◆ AVAILABLE RECORDS:
★ ★ ★ ★ ★ ★ ★

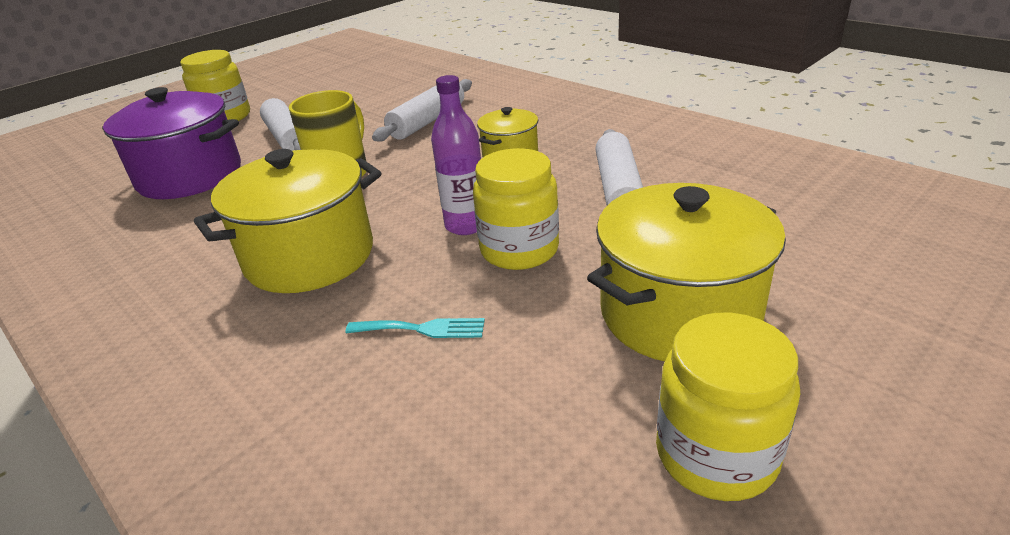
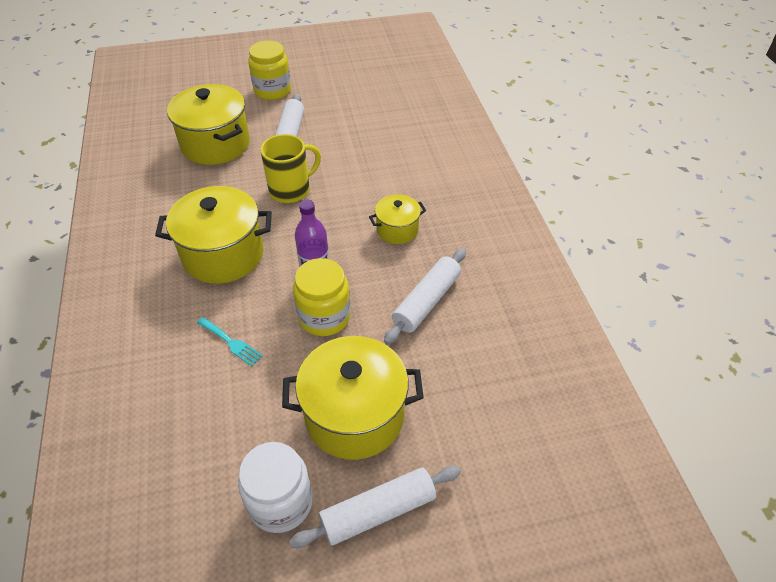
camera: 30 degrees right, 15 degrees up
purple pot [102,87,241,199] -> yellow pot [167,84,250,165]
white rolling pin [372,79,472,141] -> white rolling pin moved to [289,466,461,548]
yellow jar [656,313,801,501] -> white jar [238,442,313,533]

★ ★ ★ ★ ★ ★ ★

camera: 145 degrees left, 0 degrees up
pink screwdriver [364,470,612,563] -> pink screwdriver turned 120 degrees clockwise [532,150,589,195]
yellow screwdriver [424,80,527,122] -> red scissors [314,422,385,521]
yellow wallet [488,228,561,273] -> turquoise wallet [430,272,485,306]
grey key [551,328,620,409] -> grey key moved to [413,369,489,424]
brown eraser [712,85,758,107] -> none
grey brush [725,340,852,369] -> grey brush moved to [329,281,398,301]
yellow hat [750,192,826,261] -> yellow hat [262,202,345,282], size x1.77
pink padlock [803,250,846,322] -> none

★ ★ ★ ★ ★ ★ ★

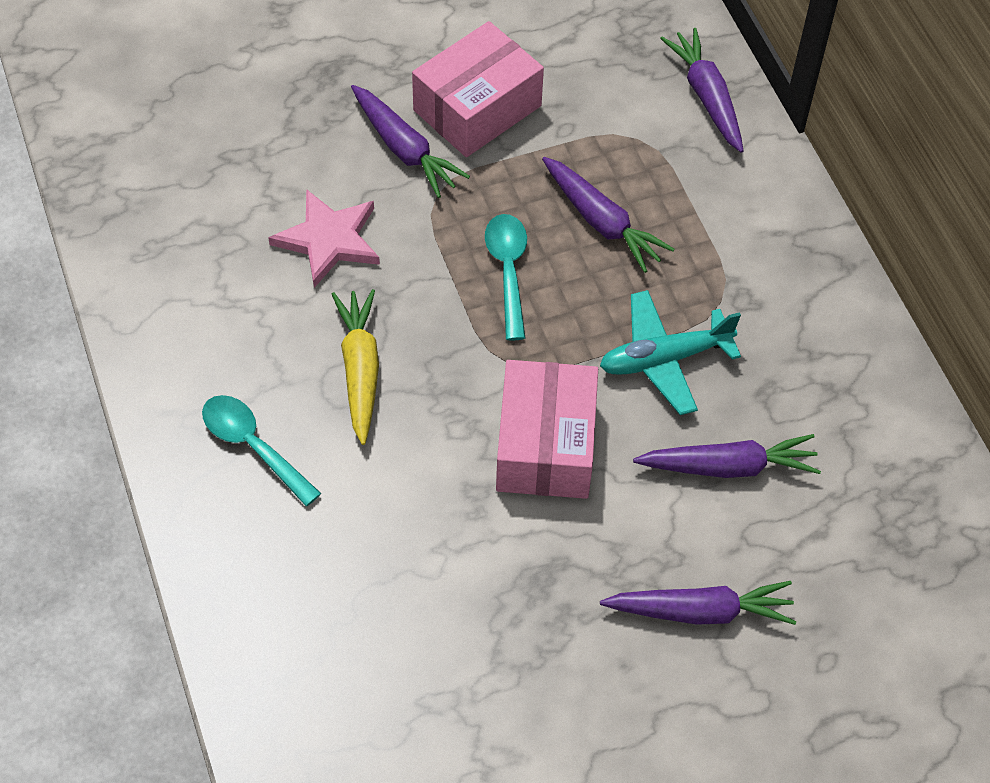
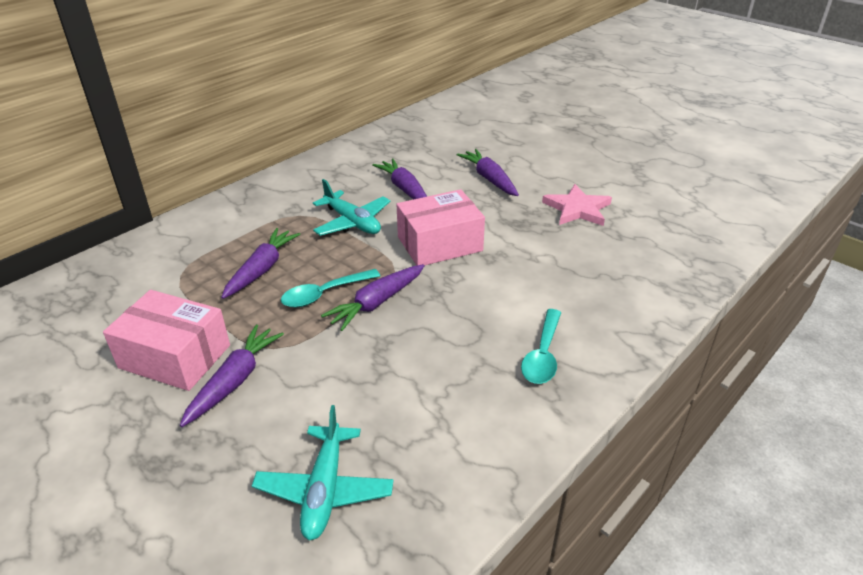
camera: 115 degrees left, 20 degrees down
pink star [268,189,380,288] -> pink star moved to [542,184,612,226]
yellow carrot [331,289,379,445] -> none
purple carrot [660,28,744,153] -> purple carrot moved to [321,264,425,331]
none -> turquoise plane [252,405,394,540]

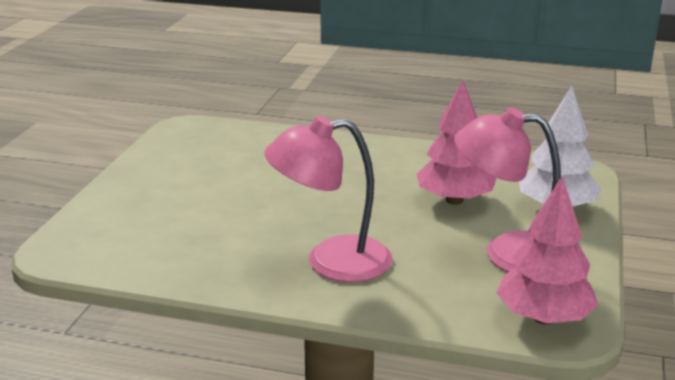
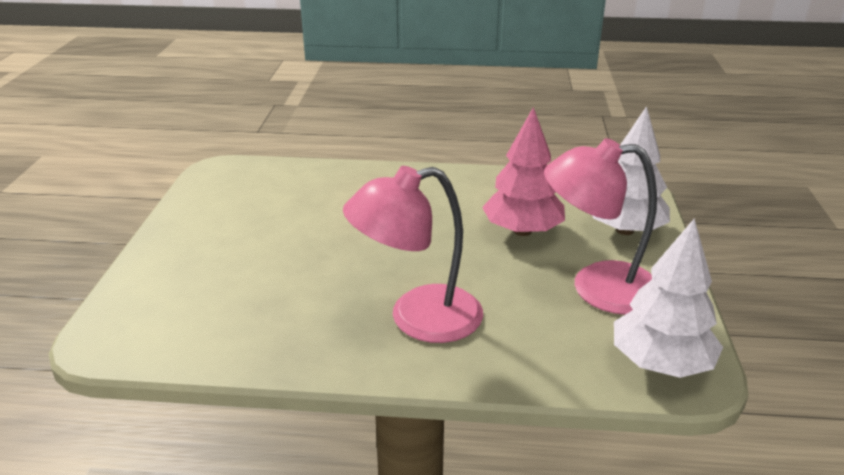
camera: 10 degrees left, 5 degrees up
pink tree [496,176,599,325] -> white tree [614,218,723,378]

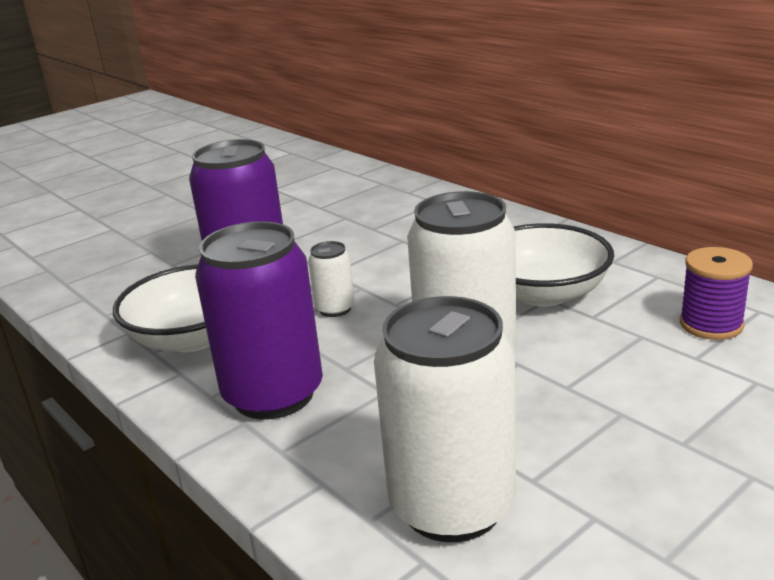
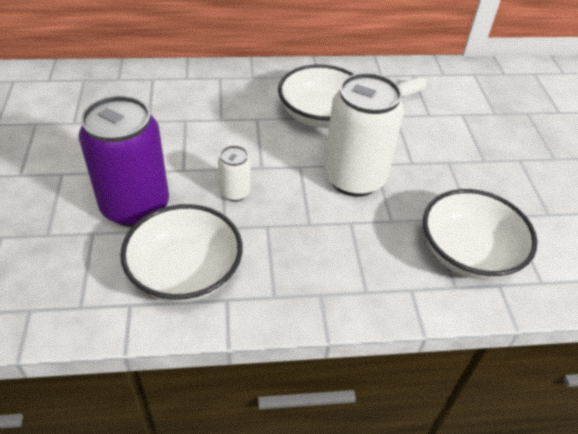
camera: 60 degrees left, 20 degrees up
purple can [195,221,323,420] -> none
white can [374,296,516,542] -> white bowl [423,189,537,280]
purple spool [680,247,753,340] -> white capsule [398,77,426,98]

★ ★ ★ ★ ★ ★ ★

◆ WHAT YOU ARE ASKED TO DO: Find the line with "white can [374,296,516,542]" in the material above. Reproduce it and each line after it up to and including the line with "purple spool [680,247,753,340]".

◆ REPLY TO THE TASK:
white can [374,296,516,542] -> white bowl [423,189,537,280]
purple spool [680,247,753,340] -> white capsule [398,77,426,98]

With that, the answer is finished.